▶ TASK REQUIREMENTS
Write out the whole listing. Leave out nothing.

▶ EXERCISE INPUT

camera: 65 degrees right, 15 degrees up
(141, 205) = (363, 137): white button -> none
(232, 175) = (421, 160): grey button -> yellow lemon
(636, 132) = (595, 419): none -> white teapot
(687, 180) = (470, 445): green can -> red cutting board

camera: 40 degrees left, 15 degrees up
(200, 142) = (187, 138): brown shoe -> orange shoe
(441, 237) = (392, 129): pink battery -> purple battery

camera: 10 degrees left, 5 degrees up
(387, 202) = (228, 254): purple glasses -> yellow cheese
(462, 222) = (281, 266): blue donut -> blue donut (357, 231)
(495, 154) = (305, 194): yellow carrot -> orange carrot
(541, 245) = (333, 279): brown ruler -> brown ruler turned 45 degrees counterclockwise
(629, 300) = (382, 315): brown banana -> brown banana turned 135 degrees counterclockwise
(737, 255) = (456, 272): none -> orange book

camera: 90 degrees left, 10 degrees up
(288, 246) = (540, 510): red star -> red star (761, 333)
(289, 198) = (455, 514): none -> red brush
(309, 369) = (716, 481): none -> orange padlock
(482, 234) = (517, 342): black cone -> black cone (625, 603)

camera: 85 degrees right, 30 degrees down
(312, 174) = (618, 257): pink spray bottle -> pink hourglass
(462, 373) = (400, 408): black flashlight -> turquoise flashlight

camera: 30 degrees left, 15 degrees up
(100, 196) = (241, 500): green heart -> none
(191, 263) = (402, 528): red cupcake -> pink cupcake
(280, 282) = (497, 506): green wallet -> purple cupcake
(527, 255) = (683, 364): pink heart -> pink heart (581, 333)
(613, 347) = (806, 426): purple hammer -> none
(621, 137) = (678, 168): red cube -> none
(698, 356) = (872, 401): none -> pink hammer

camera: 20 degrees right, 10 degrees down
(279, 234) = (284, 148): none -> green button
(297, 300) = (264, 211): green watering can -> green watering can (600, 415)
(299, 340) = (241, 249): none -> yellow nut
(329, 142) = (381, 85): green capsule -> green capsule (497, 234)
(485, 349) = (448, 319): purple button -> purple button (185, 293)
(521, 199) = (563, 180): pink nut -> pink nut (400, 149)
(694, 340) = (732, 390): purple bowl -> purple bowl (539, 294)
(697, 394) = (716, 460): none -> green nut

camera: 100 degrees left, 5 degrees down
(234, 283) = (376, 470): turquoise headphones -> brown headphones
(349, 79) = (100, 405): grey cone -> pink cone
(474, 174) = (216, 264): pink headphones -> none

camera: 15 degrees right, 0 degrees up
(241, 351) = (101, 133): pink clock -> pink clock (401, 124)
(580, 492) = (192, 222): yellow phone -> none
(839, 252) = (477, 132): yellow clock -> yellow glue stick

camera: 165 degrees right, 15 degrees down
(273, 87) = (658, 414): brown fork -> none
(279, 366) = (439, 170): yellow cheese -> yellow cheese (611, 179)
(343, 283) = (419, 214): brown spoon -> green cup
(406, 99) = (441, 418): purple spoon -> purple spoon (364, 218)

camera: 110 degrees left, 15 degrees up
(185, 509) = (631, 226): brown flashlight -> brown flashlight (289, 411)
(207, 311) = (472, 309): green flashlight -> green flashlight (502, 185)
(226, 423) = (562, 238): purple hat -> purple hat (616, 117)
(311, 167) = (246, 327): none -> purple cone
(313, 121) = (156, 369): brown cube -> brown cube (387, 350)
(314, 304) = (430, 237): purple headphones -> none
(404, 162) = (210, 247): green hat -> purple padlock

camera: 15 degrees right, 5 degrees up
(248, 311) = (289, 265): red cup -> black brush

▶ SOLUTION FOR THIS TASK
camera: 65 degrees right, 15 degrees up
(141, 205) = (363, 137): white button -> none
(232, 175) = (421, 160): grey button -> yellow lemon
(636, 132) = (595, 419): none -> white teapot
(687, 180) = (470, 445): green can -> red cutting board

camera: 40 degrees left, 15 degrees up
(200, 142) = (187, 138): brown shoe -> orange shoe
(441, 237) = (392, 129): pink battery -> purple battery

camera: 10 degrees left, 5 degrees up
(387, 202) = (228, 254): purple glasses -> yellow cheese
(462, 222) = (281, 266): blue donut -> blue donut (357, 231)
(495, 154) = (305, 194): yellow carrot -> orange carrot
(541, 245) = (333, 279): brown ruler -> brown ruler turned 45 degrees counterclockwise
(629, 300) = (382, 315): brown banana -> brown banana turned 135 degrees counterclockwise
(737, 255) = (456, 272): none -> orange book

camera: 90 degrees left, 10 degrees up
(288, 246) = (540, 510): red star -> red star (761, 333)
(289, 198) = (455, 514): none -> red brush
(309, 369) = (716, 481): none -> orange padlock
(482, 234) = (517, 342): black cone -> black cone (625, 603)

camera: 85 degrees right, 30 degrees down
(312, 174) = (618, 257): pink spray bottle -> pink hourglass
(462, 373) = (400, 408): black flashlight -> turquoise flashlight

camera: 30 degrees left, 15 degrees up
(100, 196) = (241, 500): green heart -> none
(191, 263) = (402, 528): red cupcake -> pink cupcake
(280, 282) = (497, 506): green wallet -> purple cupcake
(527, 255) = (683, 364): pink heart -> pink heart (581, 333)
(613, 347) = (806, 426): purple hammer -> none
(621, 137) = (678, 168): red cube -> none
(698, 356) = (872, 401): none -> pink hammer

camera: 20 degrees right, 10 degrees down
(279, 234) = (284, 148): none -> green button
(297, 300) = (264, 211): green watering can -> green watering can (600, 415)
(299, 340) = (241, 249): none -> yellow nut
(329, 142) = (381, 85): green capsule -> green capsule (497, 234)
(485, 349) = (448, 319): purple button -> purple button (185, 293)
(521, 199) = (563, 180): pink nut -> pink nut (400, 149)
(694, 340) = (732, 390): purple bowl -> purple bowl (539, 294)
(697, 394) = (716, 460): none -> green nut

camera: 100 degrees left, 5 degrees down
(234, 283) = (376, 470): turquoise headphones -> brown headphones
(349, 79) = (100, 405): grey cone -> pink cone
(474, 174) = (216, 264): pink headphones -> none

camera: 15 degrees right, 0 degrees up
(241, 351) = (101, 133): pink clock -> pink clock (401, 124)
(580, 492) = (192, 222): yellow phone -> none
(839, 252) = (477, 132): yellow clock -> yellow glue stick

camera: 165 degrees right, 15 degrees down
(273, 87) = (658, 414): brown fork -> none
(279, 366) = (439, 170): yellow cheese -> yellow cheese (611, 179)
(343, 283) = (419, 214): brown spoon -> green cup
(406, 99) = (441, 418): purple spoon -> purple spoon (364, 218)

camera: 110 degrees left, 15 degrees up
(185, 509) = (631, 226): brown flashlight -> brown flashlight (289, 411)
(207, 311) = (472, 309): green flashlight -> green flashlight (502, 185)
(226, 423) = (562, 238): purple hat -> purple hat (616, 117)
(311, 167) = (246, 327): none -> purple cone
(313, 121) = (156, 369): brown cube -> brown cube (387, 350)
(314, 304) = (430, 237): purple headphones -> none
(404, 162) = (210, 247): green hat -> purple padlock

camera: 15 degrees right, 5 degrees up
(248, 311) = (289, 265): red cup -> black brush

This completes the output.